[Excerpts from a dataset]
# # # #
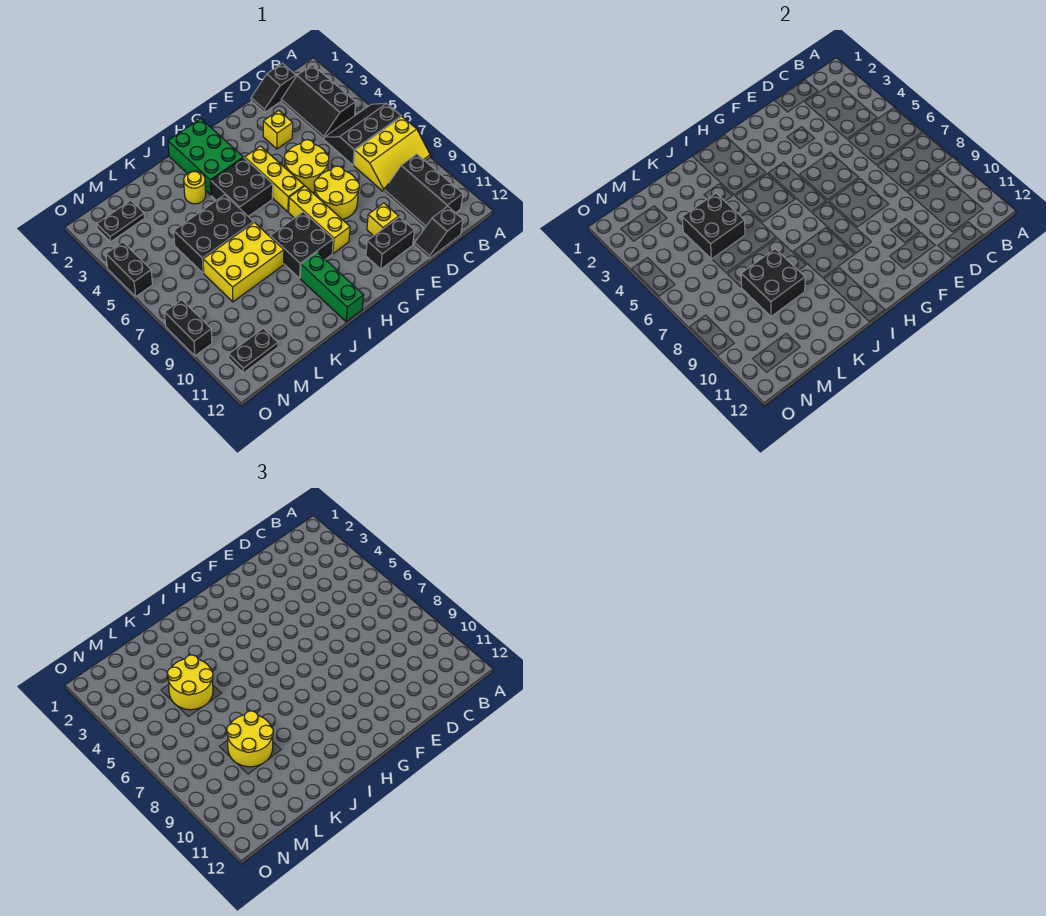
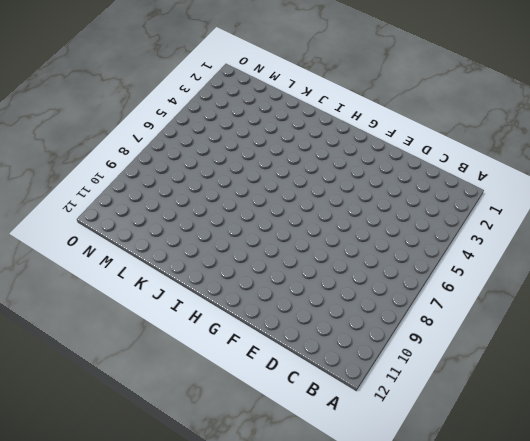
none -> black slope A5:C6 level 1 top 6
none -> yellow slope A7:C8 level 1 top 7
none -> black slope B2:C4 level 1 top B

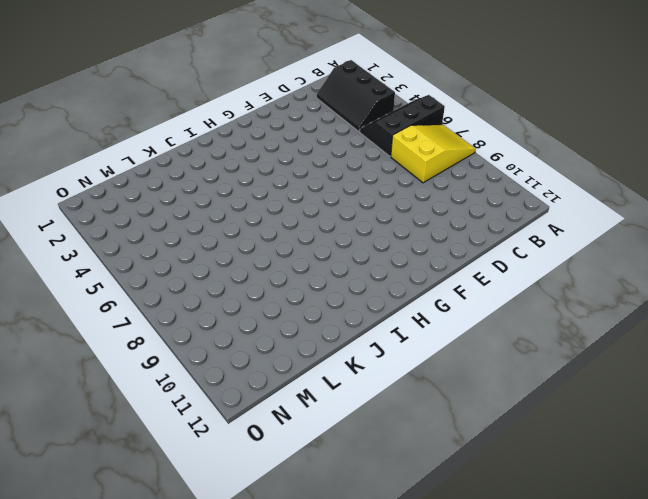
yellow slope A7:C8 level 1 top C -> yellow slope A7:C8 level 1 top 7
none -> black slope B9:C11 level 1 top B
none -> black slope C1:D1 level 1 top C
none -> black slope C12:D12 level 1 top C

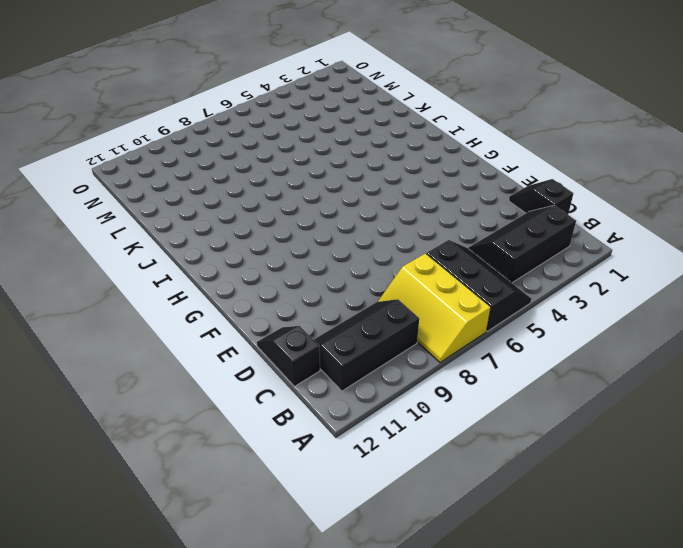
none -> yellow brick E3 level 1
none -> yellow round brick E5:F6 level 1
none -> yellow round brick E7:F8 level 1

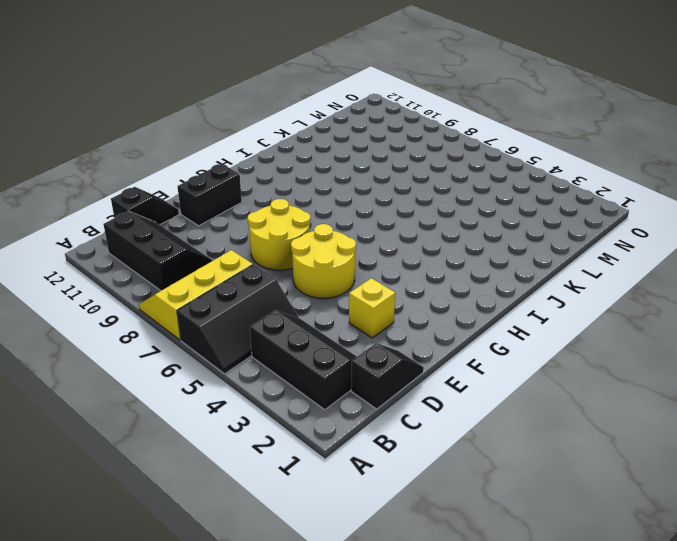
none -> yellow brick E10 level 1
none -> yellow brick G4:G6 level 1
none -> yellow brick G7:G9 level 1

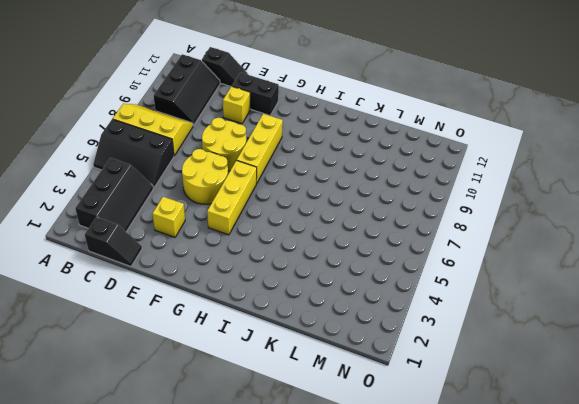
none -> green brick H1:I3 level 1
none -> black brick H4:I5 level 1
none -> black brick H8:I9 level 1

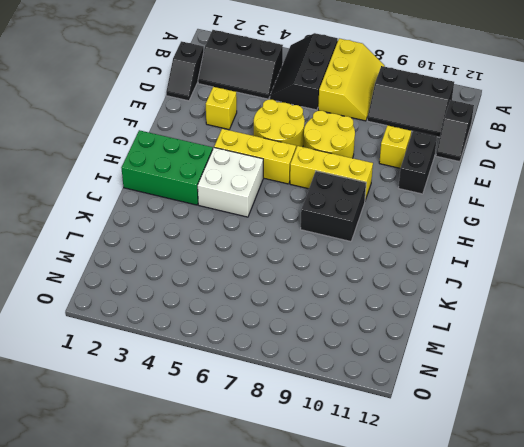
white brick H4:I5 level 1 -> black brick H4:I5 level 1
none -> green brick I10:I12 level 1
none -> yellow round brick J3 level 1
none -> black brick J5:L6 level 1

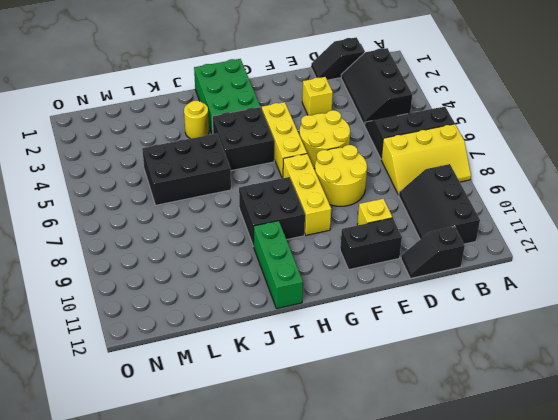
none -> yellow brick J7:L8 level 1
none -> black plate M2:N2 level 1
none -> black plate M11:N11 level 1

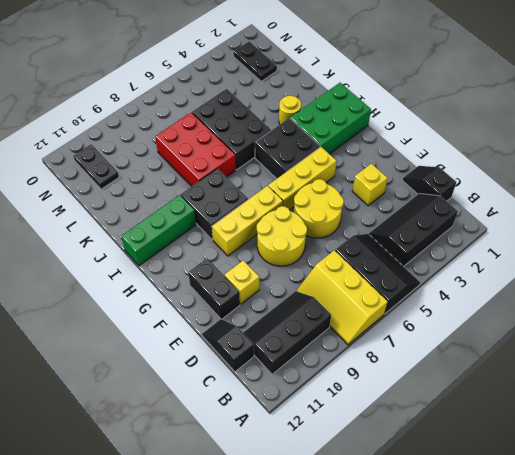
red brick J7:L8 level 1 -> yellow brick J7:L8 level 1
none -> black brick O4:O5 level 1
none -> black brick O8:O9 level 1
none -> black brick K4:L5 level 2

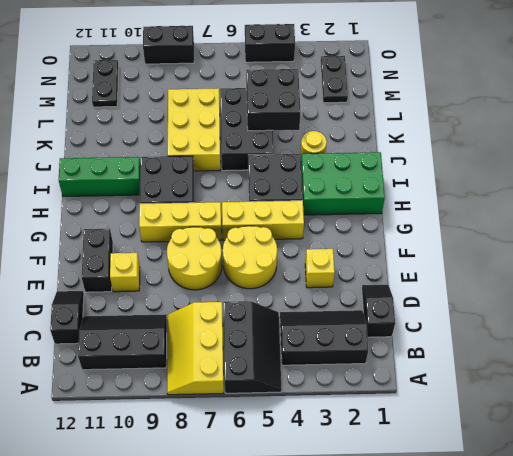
none -> black brick K8:L9 level 2
none -> yellow round brick K4:L5 level 3
none -> yellow round brick K8:L9 level 3

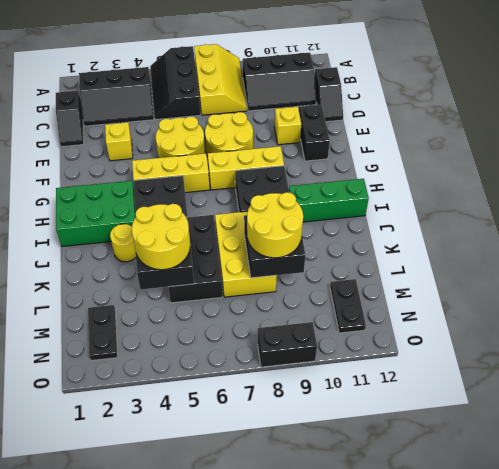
none -> black brick O4:O5 level 1

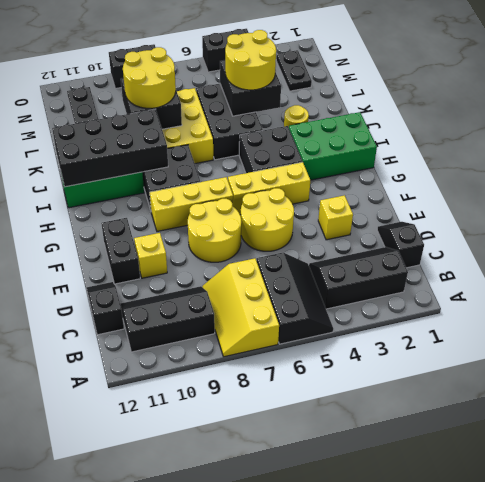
black brick I9:J12 level 2 -> none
# # # #
[The task] Only lines that contain the string "plate" count; pick each one out of the records and copy it.

[Written answer]
none -> black plate M2:N2 level 1
none -> black plate M11:N11 level 1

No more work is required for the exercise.